* _THE PROBLEM_:
Please quote exactly the lines below from the line containing "purple rocket: 1 -> 2" to the line containing "yellow truck: 5 -> 4", both lines included, and nothing else.

Image sets with object changes
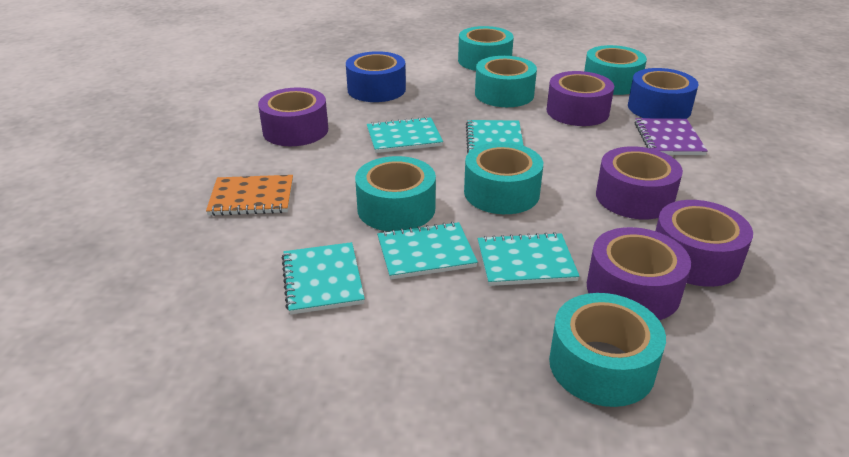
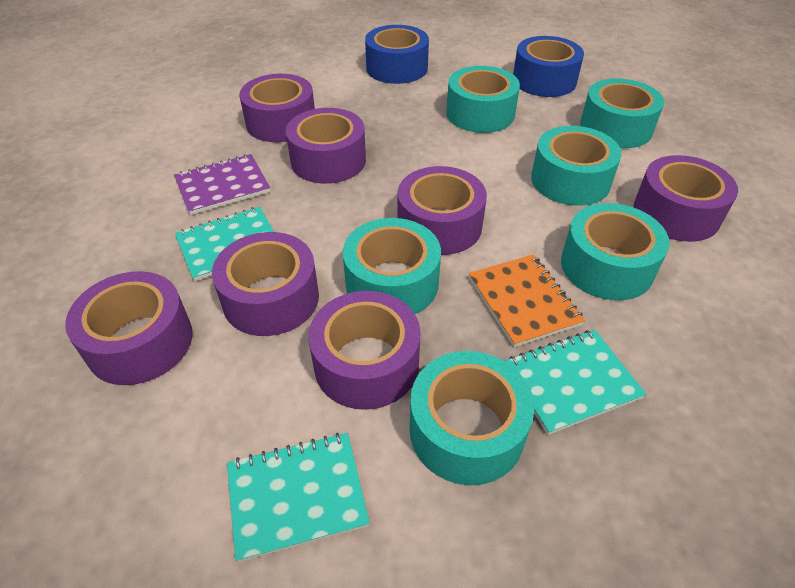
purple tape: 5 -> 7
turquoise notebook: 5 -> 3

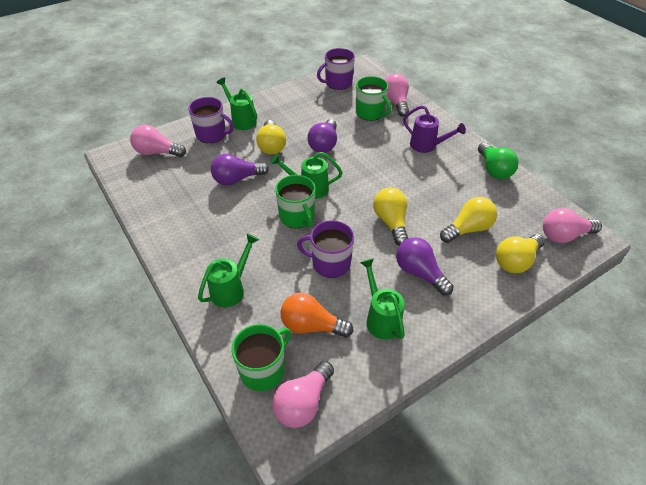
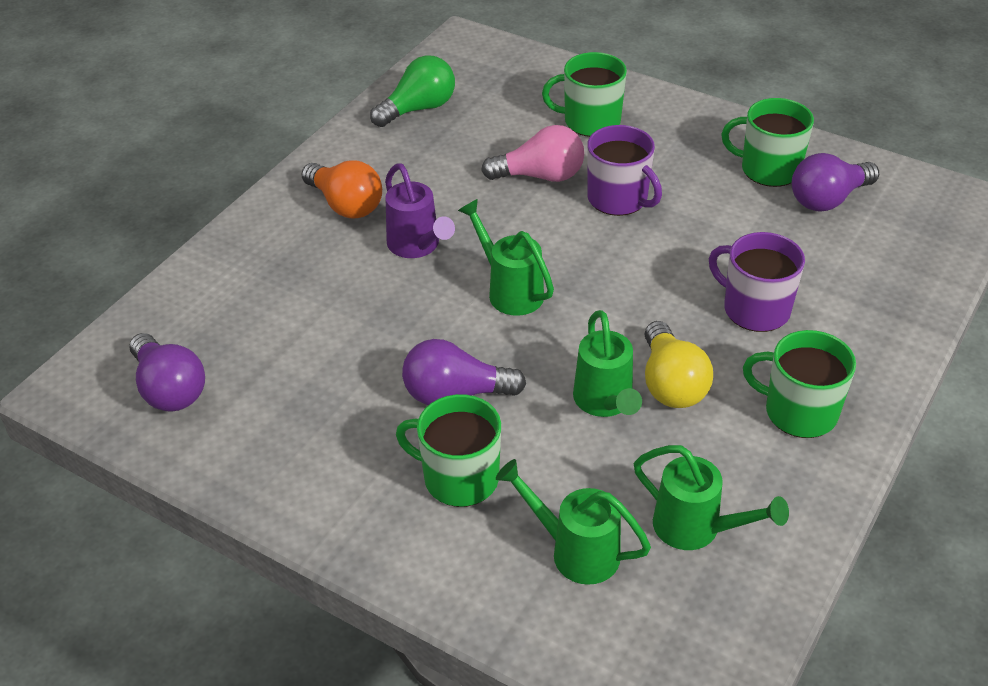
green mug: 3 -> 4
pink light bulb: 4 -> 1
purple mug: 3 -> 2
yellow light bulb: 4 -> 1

---

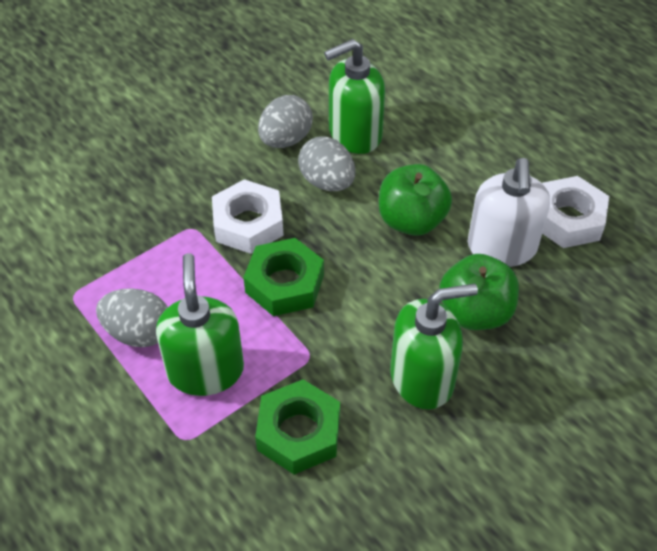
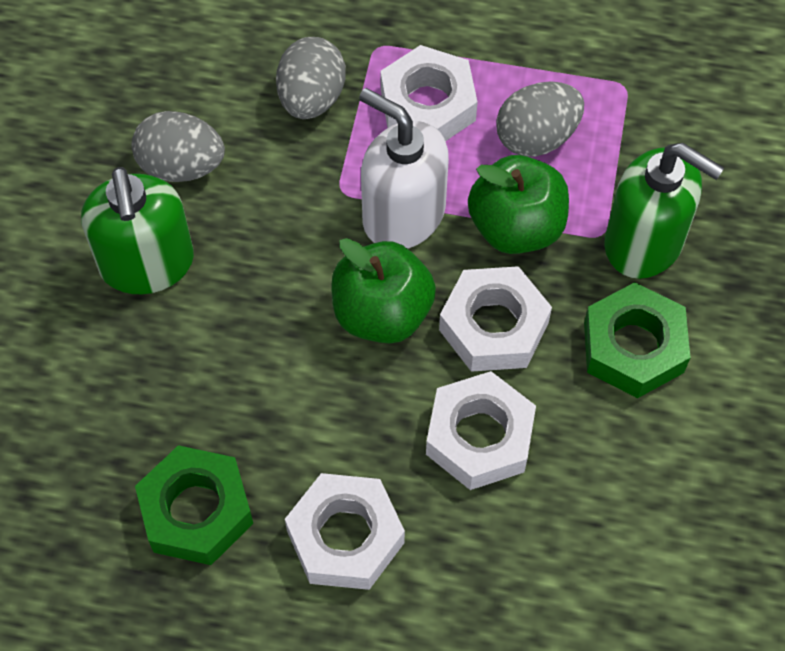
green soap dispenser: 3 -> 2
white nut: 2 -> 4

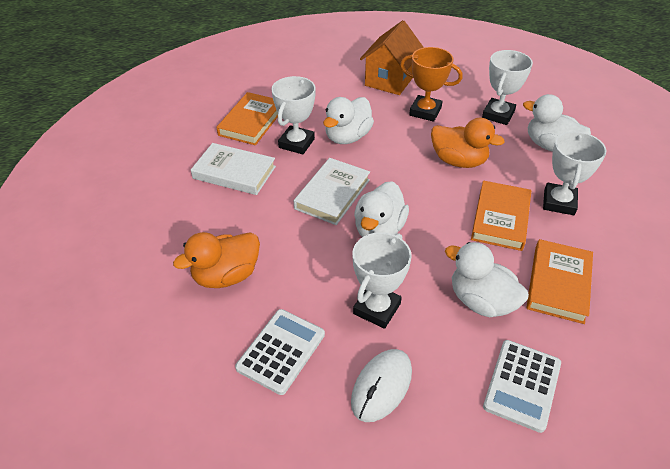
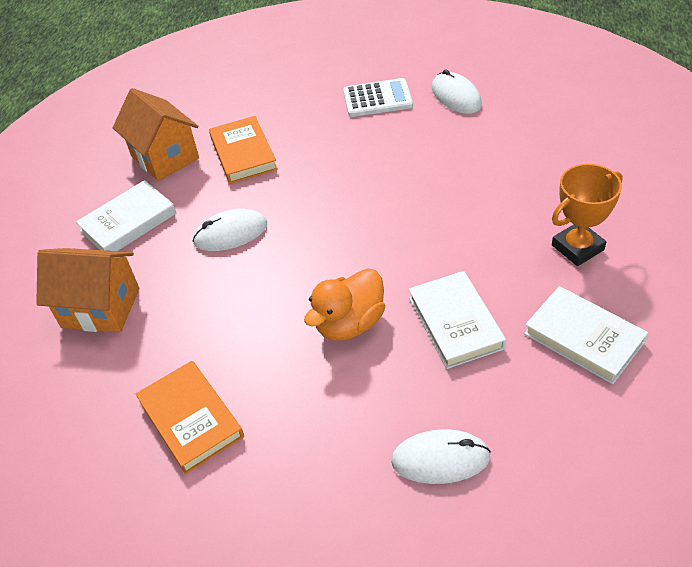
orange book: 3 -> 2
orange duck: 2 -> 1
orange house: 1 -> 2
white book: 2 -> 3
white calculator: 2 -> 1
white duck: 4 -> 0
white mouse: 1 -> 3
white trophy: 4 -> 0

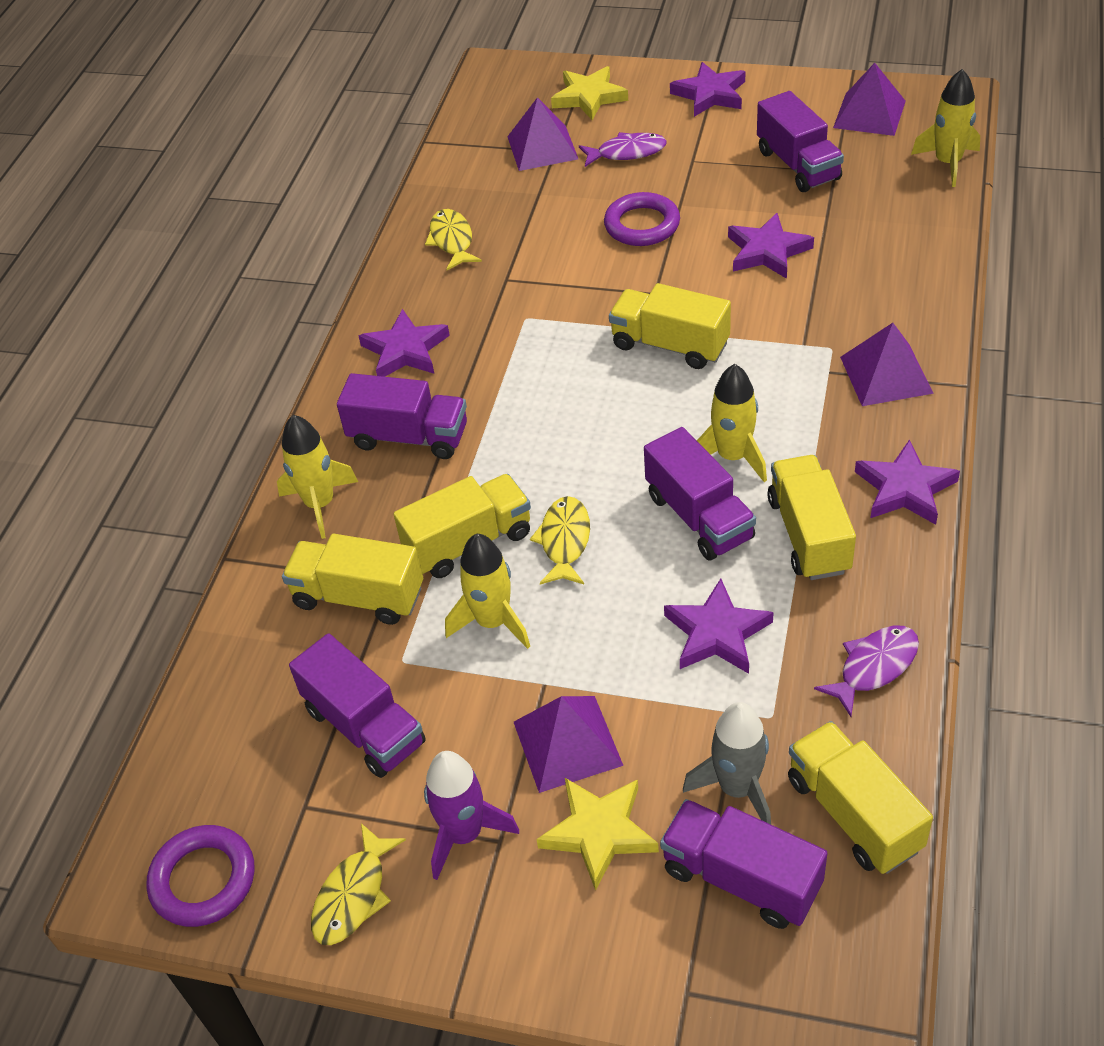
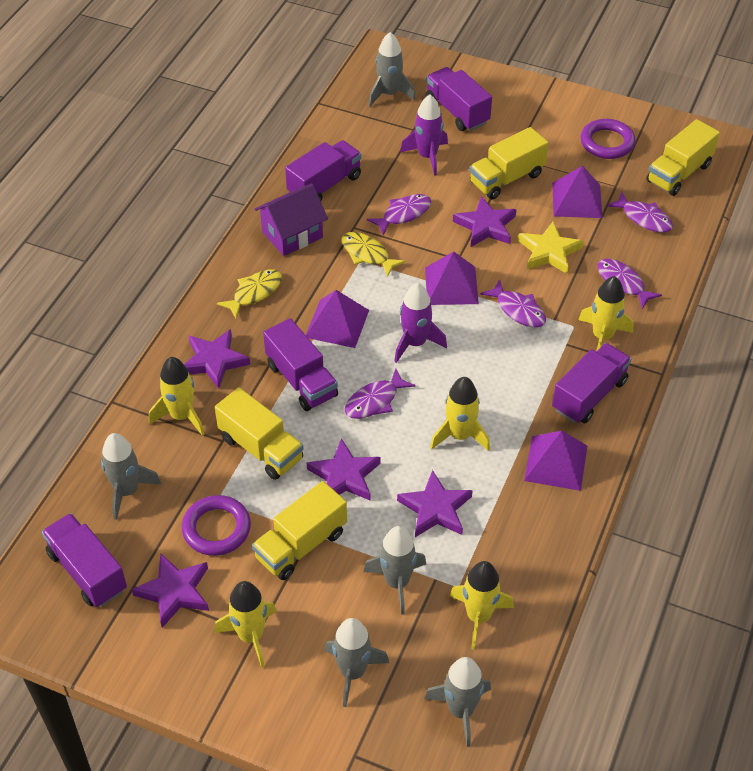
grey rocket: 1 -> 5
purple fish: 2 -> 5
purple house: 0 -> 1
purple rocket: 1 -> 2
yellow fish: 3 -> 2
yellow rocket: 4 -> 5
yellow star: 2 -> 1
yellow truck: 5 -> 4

* _TASK OUTPUT_:
purple rocket: 1 -> 2
yellow fish: 3 -> 2
yellow rocket: 4 -> 5
yellow star: 2 -> 1
yellow truck: 5 -> 4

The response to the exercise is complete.